### ASSIGNMENT
Return only the count of lines in the listing below where the word "zener" appears.

### PROVIDED ENTRIES
┄┄┄┄┄┄
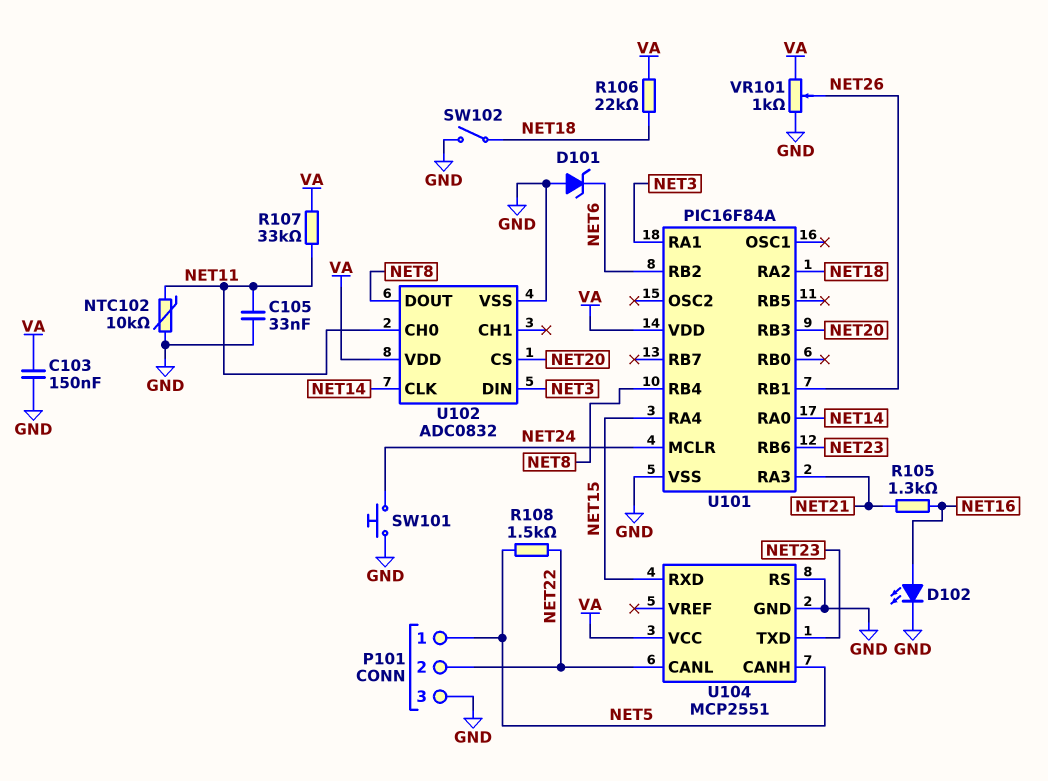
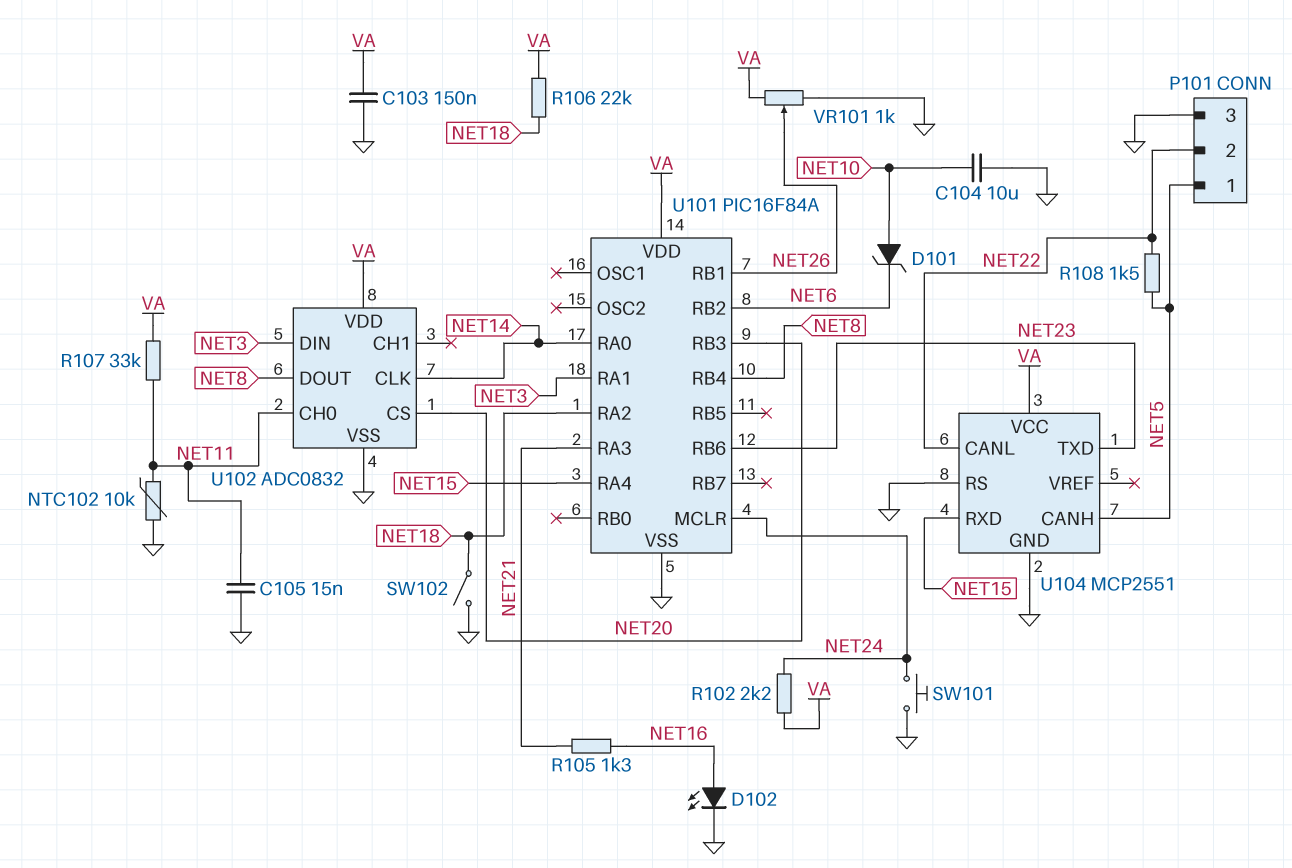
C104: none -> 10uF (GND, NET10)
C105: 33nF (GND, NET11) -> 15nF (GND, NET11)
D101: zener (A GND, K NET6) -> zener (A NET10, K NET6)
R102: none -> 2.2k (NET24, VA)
┄┄┄┄┄┄
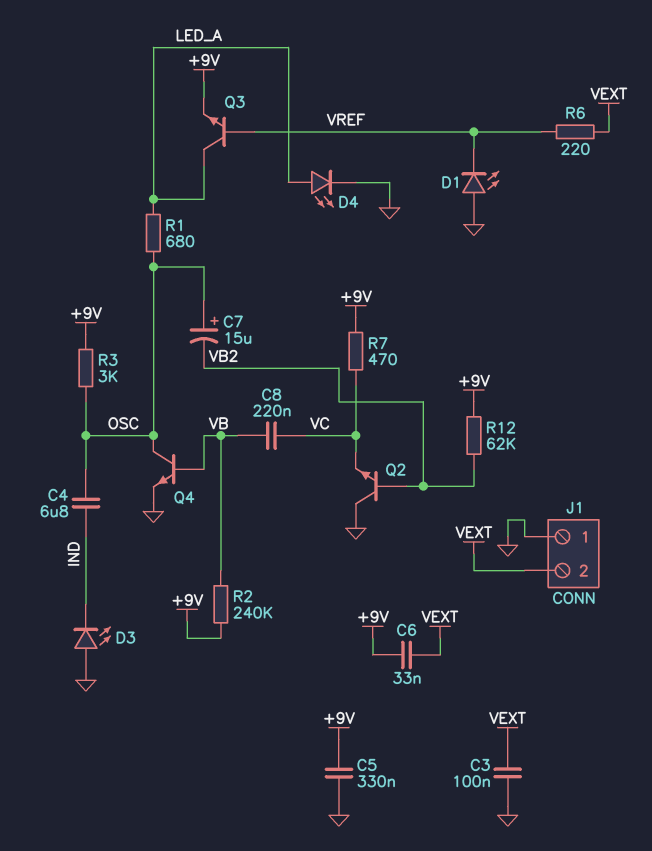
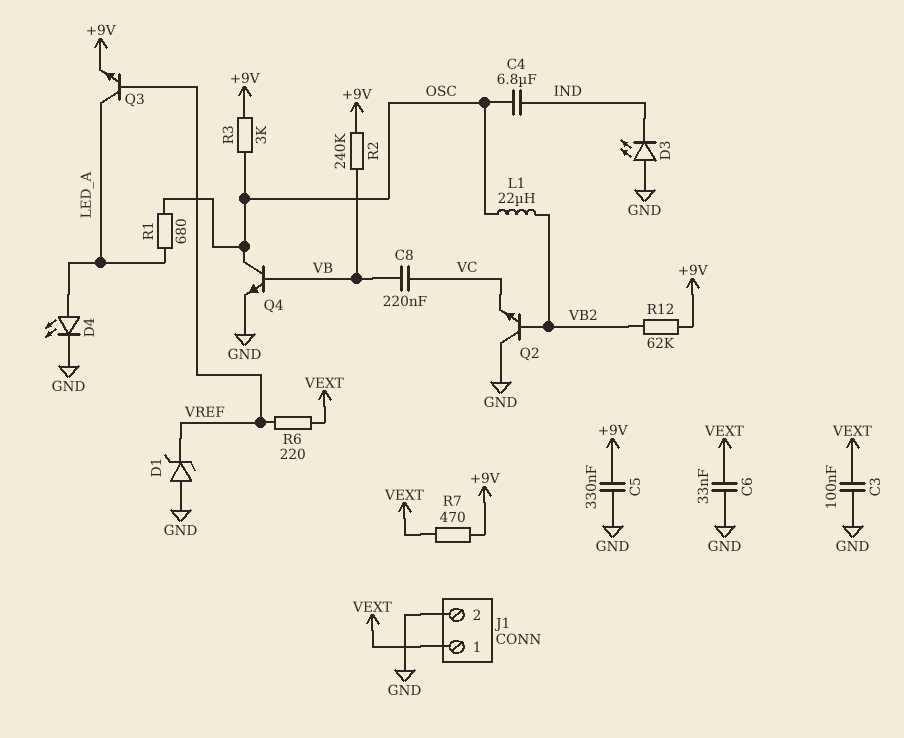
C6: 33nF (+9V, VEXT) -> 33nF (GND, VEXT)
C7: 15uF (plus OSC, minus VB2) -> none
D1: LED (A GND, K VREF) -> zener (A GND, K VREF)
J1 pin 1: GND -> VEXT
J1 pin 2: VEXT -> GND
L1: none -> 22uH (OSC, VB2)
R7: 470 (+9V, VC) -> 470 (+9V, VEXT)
┄┄┄┄┄┄
### WRITTEN RESPONSE
2